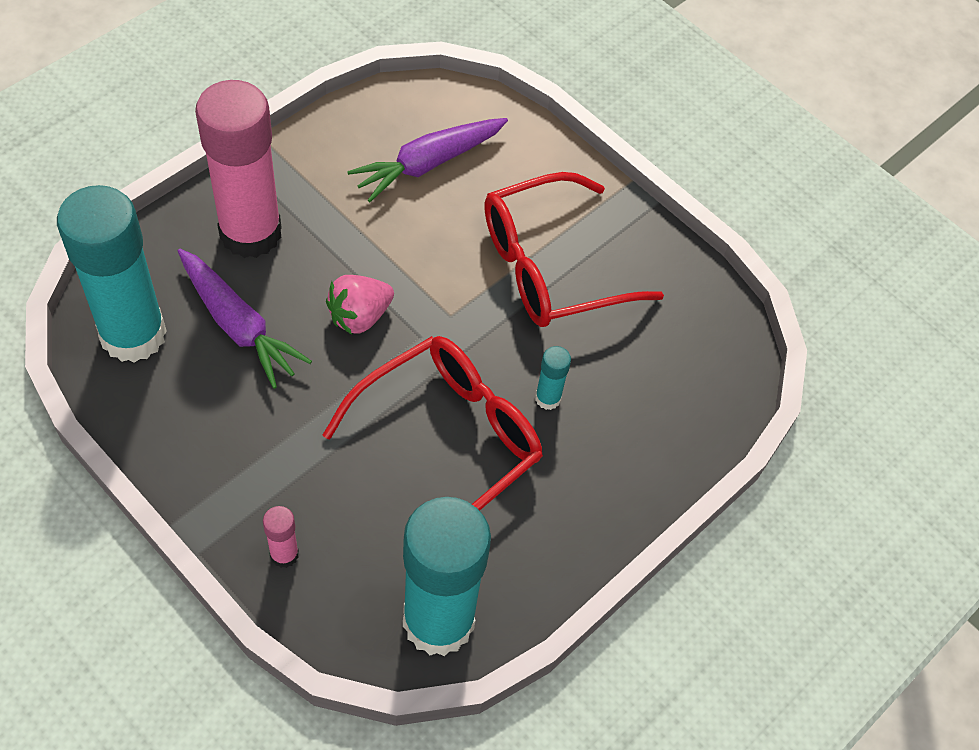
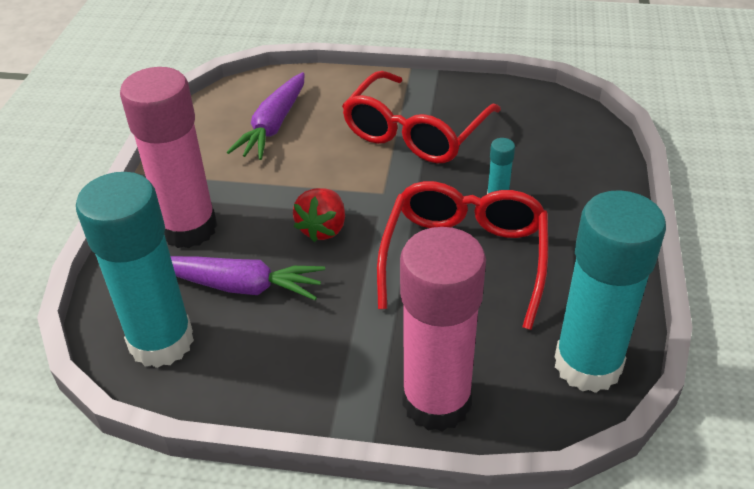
camera: 30 degrees left, 15 degrees down
pink glue stick [263,506,299,568] -> pink glue stick [400,227,486,431], size x2.49
pink strawberry [326,275,394,335] -> red strawberry [293,188,345,242]

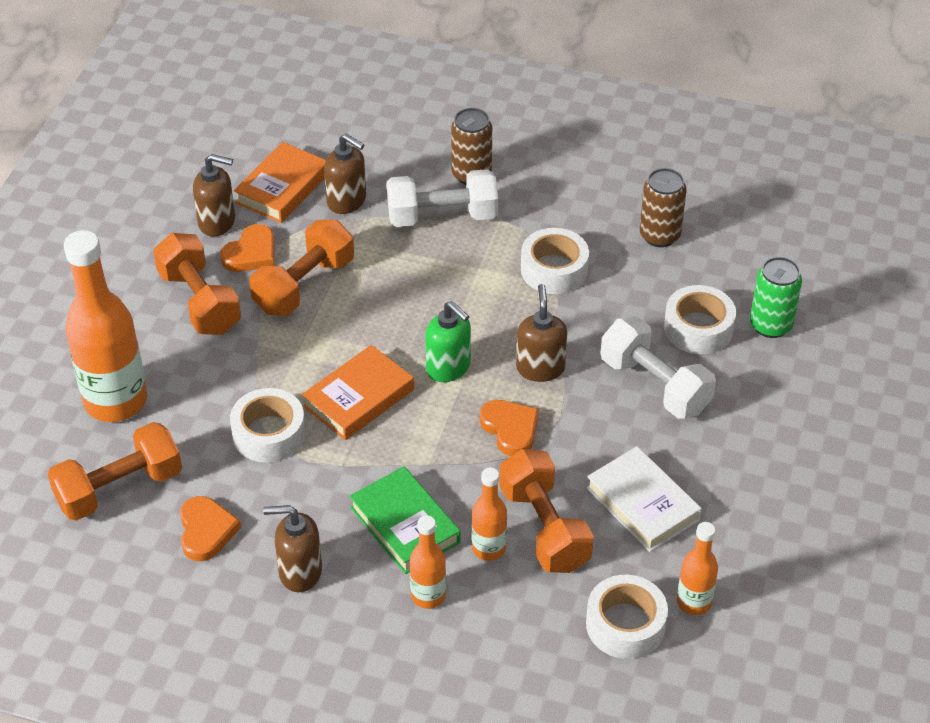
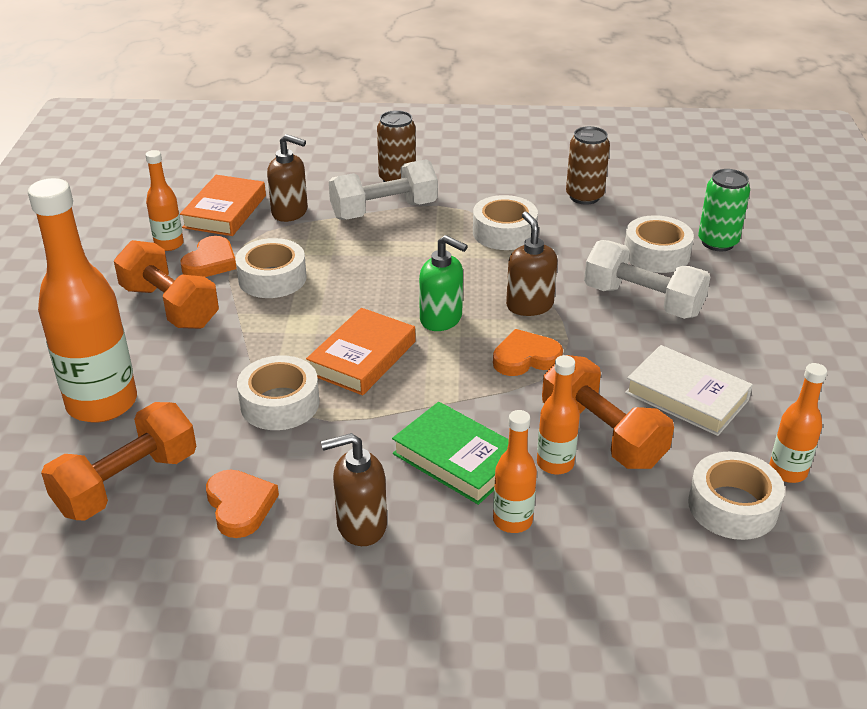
camera: 15 degrees left, 10 degrees down
brown soap dispenser [193,154,235,237] -> orange bottle [145,150,184,251]
orange dumbbell [249,220,354,316] -> white tape [235,238,307,298]
orange heart [480,400,539,456] -> orange heart turned 60 degrees counterclockwise [493,329,563,376]

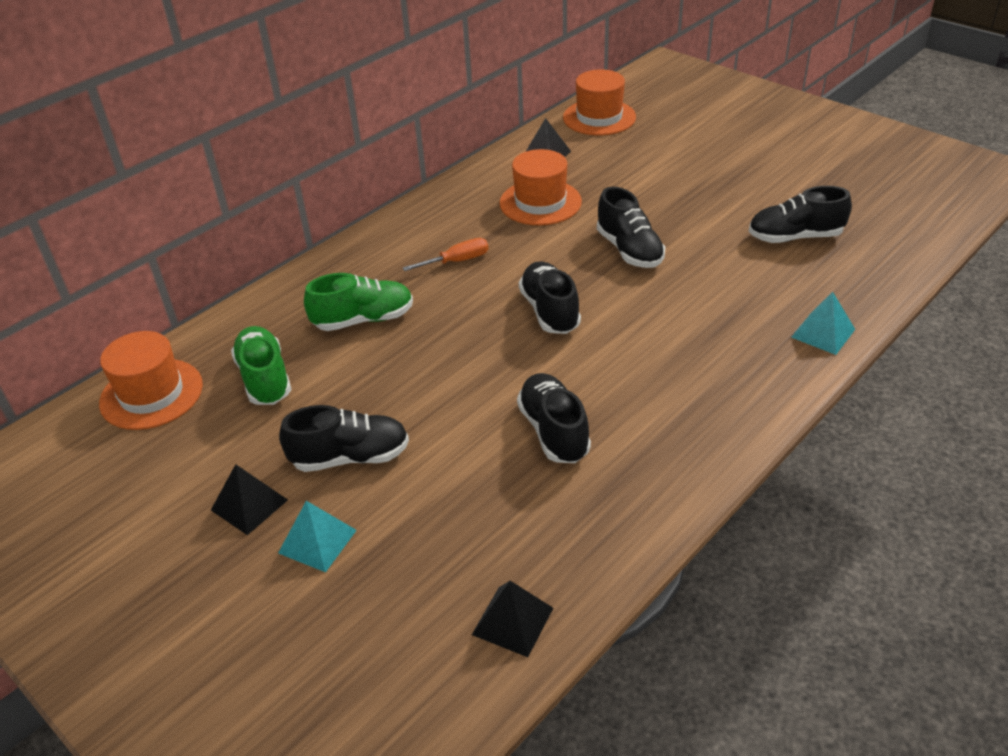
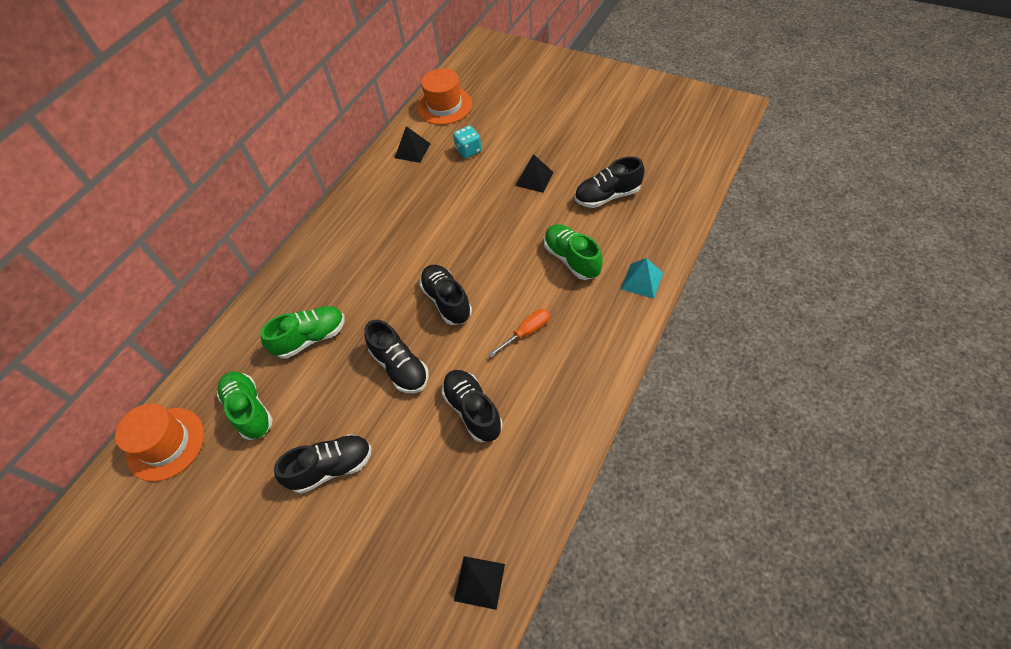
camera: 10 degrees left, 15 degrees up
black pyramid [211,464,288,535] -> black pyramid moved to [516,154,554,193]
turquoise pyramid [278,501,357,572] -> none
orange screwdriver [403,238,489,271] -> orange screwdriver moved to [489,309,550,357]
orange hat [500,149,582,225] -> none
black shoe [597,187,665,268] -> black shoe moved to [364,320,429,393]
none -> turquoise dice [453,125,482,158]
none -> green shoe [544,224,603,280]

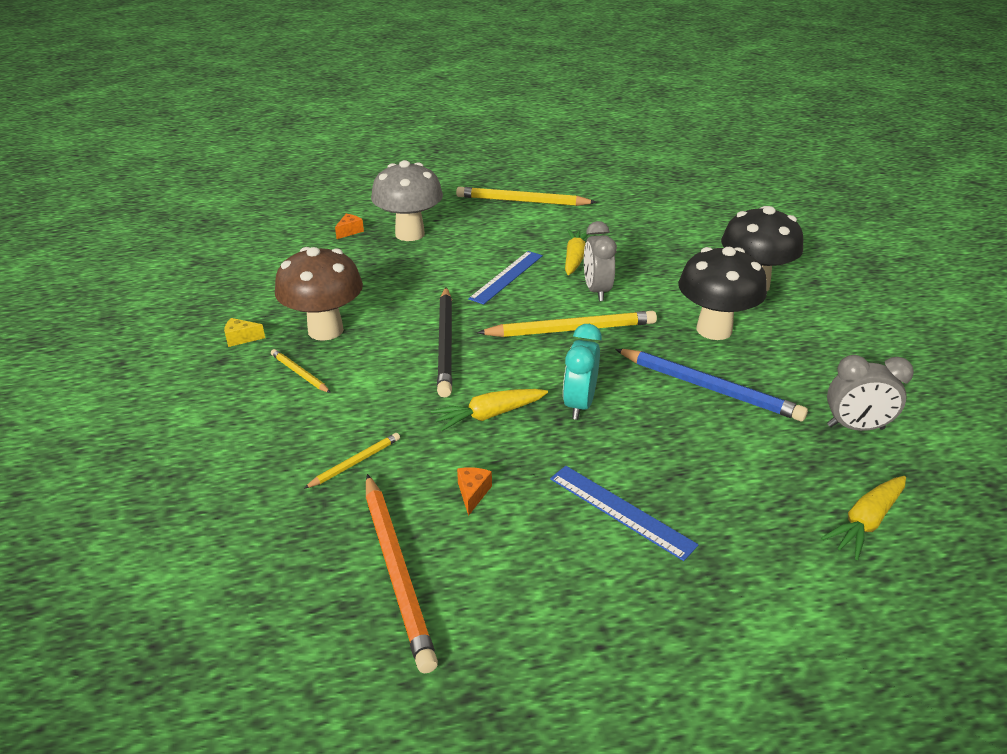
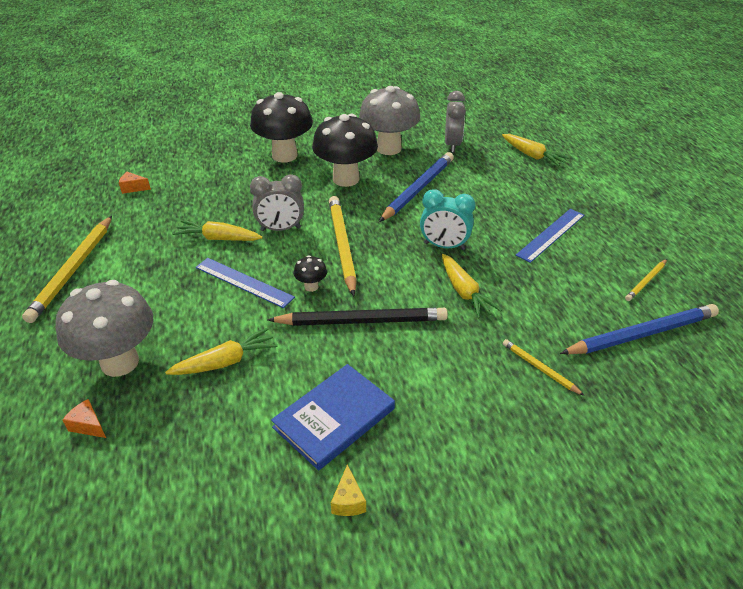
camera: 90 degrees left, 5 degrees up
yellow pencil [271,349,331,393] -> yellow pencil moved to [625,259,667,301]
brown mushroom [275,247,363,341] -> blue book [271,364,395,471]
orange pencil [366,474,438,674] -> blue pencil [560,304,719,354]
orange cheese [457,467,492,516] -> orange cheese moved to [119,172,151,194]
none -> yellow carrot [165,328,278,375]
none -> black mushroom [294,255,327,292]
none -> grey mushroom [359,86,420,155]

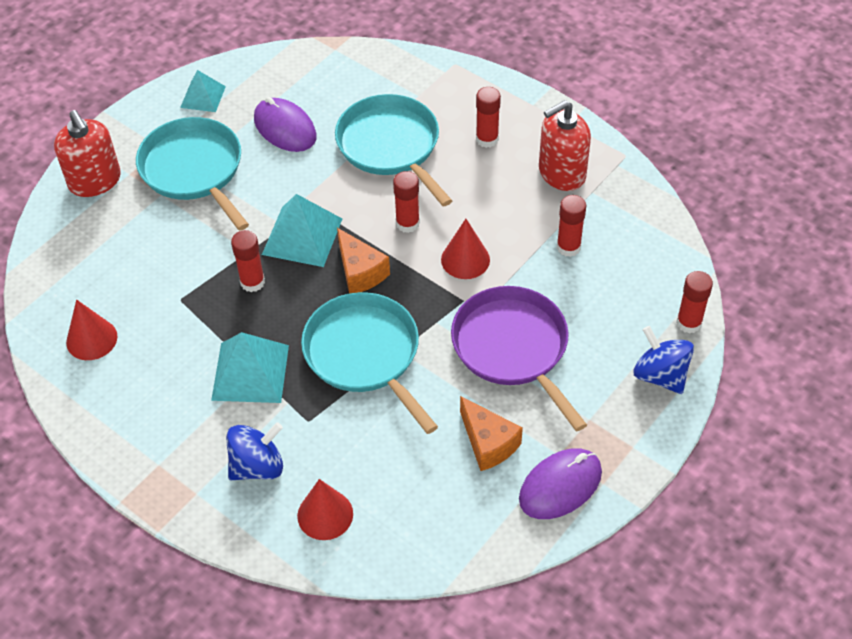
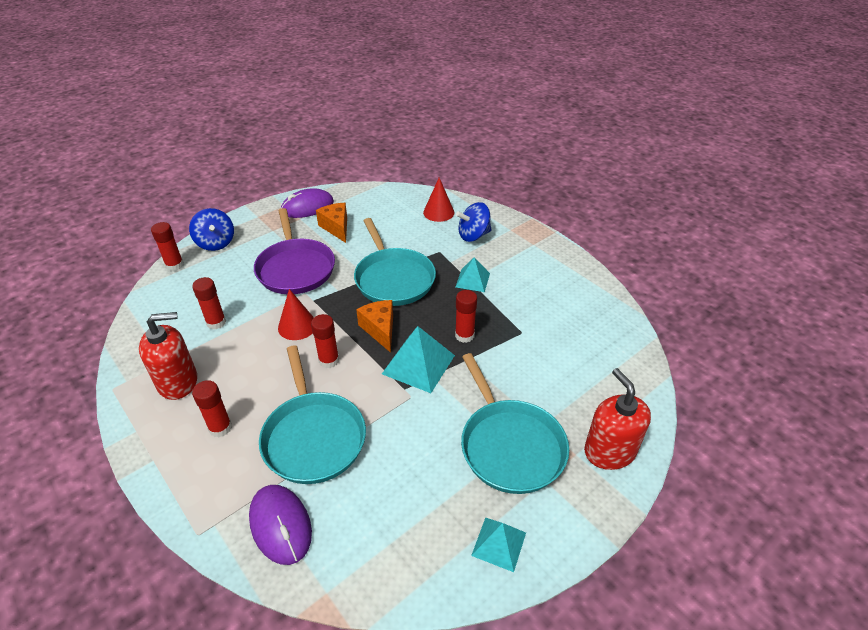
camera: 170 degrees left, 10 degrees down
red cone [66,300,118,360] -> none
turquoise pyramid [211,332,289,403] -> turquoise pyramid [455,257,490,292], size x0.62
purple mouse [254,97,316,152] -> purple mouse moved to [249,485,312,565]

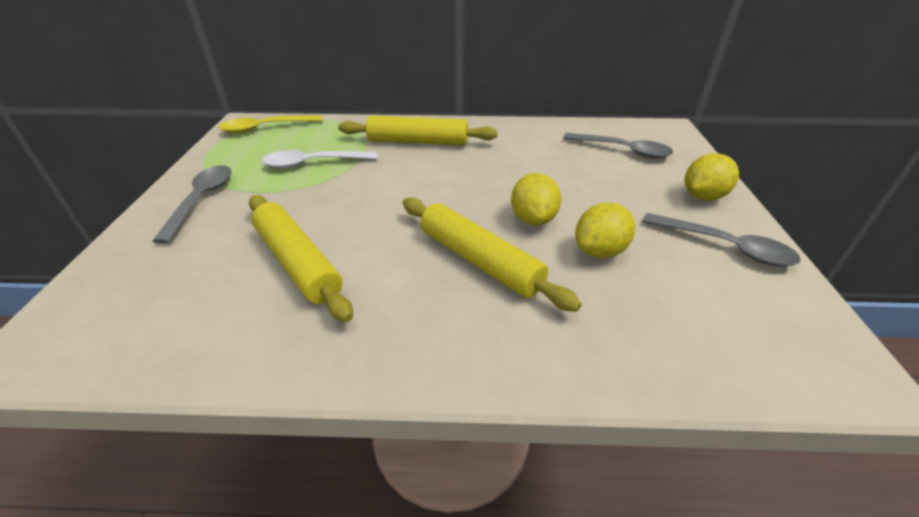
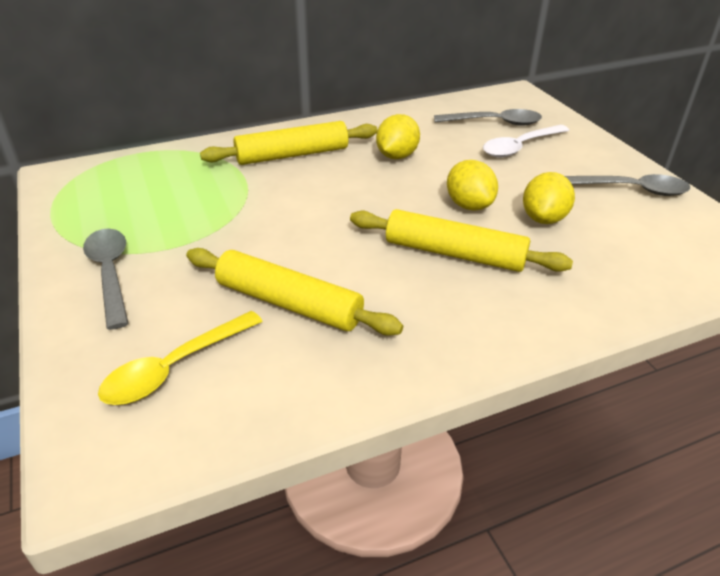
camera: 25 degrees left, 0 degrees up
yellow spoon [219,115,323,133] -> yellow spoon moved to [98,311,263,405]
white spoon [262,150,377,169] -> white spoon moved to [483,125,569,158]
yellow lemon [685,153,739,201] -> yellow lemon moved to [376,114,420,159]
------------------------------
Exercise goal
What you set down should be exactly the lines from the line containing "camera: 90 degrees left, 5 degrees up" to the last line of the entries above, both included, with no pictures.

Response below
camera: 90 degrees left, 5 degrees up
yellow pencil [271,349,331,393] -> yellow pencil moved to [625,259,667,301]
brown mushroom [275,247,363,341] -> blue book [271,364,395,471]
orange pencil [366,474,438,674] -> blue pencil [560,304,719,354]
orange cheese [457,467,492,516] -> orange cheese moved to [119,172,151,194]
none -> yellow carrot [165,328,278,375]
none -> black mushroom [294,255,327,292]
none -> grey mushroom [359,86,420,155]

camera: 170 degrees left, 10 degrees down
red cone [66,300,118,360] -> none
turquoise pyramid [211,332,289,403] -> turquoise pyramid [455,257,490,292], size x0.62
purple mouse [254,97,316,152] -> purple mouse moved to [249,485,312,565]

camera: 25 degrees left, 0 degrees up
yellow spoon [219,115,323,133] -> yellow spoon moved to [98,311,263,405]
white spoon [262,150,377,169] -> white spoon moved to [483,125,569,158]
yellow lemon [685,153,739,201] -> yellow lemon moved to [376,114,420,159]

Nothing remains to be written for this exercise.